> [Prompt] Please quote exactly the opening lines of the data, from the first line to the one where "green cube: 3 -> 2" appears.

**** Data extract ****

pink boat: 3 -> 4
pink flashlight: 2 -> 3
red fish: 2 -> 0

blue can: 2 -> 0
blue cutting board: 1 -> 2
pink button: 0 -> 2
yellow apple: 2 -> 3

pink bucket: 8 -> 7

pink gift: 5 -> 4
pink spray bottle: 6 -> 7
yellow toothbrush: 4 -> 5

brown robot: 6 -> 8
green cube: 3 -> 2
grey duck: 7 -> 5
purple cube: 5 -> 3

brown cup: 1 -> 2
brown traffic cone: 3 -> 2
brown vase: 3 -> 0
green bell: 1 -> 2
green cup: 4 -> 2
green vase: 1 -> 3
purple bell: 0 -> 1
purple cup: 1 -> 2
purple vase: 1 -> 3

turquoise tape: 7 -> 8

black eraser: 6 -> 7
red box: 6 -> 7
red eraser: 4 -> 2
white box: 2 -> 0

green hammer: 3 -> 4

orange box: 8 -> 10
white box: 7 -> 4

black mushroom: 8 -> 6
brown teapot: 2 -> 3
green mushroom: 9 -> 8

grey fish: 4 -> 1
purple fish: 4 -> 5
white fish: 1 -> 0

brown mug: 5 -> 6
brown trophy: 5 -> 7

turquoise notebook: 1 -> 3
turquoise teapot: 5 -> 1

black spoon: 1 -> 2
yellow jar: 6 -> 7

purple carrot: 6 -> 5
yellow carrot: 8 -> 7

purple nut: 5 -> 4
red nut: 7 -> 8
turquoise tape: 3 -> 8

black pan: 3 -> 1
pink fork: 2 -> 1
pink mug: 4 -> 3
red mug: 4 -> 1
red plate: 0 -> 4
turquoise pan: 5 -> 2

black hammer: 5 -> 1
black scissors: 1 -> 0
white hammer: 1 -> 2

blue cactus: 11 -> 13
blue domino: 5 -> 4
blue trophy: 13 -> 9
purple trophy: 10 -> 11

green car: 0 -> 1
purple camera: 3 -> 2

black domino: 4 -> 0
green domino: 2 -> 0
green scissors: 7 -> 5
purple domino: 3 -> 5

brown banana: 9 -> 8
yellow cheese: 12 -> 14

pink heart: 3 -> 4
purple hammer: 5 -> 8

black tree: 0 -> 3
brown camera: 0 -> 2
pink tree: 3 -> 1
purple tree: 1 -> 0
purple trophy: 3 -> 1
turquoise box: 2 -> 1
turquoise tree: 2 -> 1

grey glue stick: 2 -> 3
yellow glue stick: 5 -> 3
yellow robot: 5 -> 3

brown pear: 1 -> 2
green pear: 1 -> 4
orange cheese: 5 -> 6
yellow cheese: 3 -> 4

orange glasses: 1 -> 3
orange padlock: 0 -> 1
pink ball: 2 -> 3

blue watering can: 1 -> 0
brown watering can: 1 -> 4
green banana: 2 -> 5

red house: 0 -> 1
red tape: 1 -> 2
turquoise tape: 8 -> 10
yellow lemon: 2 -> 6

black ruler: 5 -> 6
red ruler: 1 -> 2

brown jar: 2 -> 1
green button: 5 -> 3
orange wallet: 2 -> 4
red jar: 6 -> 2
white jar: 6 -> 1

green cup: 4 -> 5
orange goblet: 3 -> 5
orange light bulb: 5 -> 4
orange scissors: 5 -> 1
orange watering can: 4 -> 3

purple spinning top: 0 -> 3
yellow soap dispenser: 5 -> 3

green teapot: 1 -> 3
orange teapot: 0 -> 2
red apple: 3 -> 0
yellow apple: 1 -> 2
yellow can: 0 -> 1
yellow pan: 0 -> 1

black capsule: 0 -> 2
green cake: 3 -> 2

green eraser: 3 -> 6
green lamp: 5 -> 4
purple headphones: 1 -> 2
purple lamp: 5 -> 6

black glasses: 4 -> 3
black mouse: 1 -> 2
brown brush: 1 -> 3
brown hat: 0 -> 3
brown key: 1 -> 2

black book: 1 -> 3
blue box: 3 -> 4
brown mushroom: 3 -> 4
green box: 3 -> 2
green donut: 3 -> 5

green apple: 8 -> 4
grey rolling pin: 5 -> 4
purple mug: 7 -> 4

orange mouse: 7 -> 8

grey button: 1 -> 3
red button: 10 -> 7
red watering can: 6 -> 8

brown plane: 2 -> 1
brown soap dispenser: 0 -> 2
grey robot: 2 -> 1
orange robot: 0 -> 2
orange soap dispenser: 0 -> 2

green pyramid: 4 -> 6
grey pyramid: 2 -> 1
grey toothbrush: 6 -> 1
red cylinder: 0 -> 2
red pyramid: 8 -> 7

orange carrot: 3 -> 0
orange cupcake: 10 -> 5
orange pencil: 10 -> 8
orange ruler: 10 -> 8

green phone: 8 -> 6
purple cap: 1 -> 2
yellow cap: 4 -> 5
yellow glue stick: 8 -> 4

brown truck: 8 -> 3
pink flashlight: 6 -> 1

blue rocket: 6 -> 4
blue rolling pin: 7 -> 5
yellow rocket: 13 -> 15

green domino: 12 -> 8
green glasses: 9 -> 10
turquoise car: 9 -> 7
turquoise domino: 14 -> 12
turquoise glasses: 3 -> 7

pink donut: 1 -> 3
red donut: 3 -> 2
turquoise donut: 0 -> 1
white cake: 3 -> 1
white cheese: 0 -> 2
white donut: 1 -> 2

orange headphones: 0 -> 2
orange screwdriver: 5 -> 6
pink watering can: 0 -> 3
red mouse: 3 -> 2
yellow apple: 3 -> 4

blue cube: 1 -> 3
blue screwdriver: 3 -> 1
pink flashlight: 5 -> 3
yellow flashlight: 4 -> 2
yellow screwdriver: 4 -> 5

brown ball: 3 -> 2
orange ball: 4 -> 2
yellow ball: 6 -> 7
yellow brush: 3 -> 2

****

> [Written reply]
pink boat: 3 -> 4
pink flashlight: 2 -> 3
red fish: 2 -> 0

blue can: 2 -> 0
blue cutting board: 1 -> 2
pink button: 0 -> 2
yellow apple: 2 -> 3

pink bucket: 8 -> 7

pink gift: 5 -> 4
pink spray bottle: 6 -> 7
yellow toothbrush: 4 -> 5

brown robot: 6 -> 8
green cube: 3 -> 2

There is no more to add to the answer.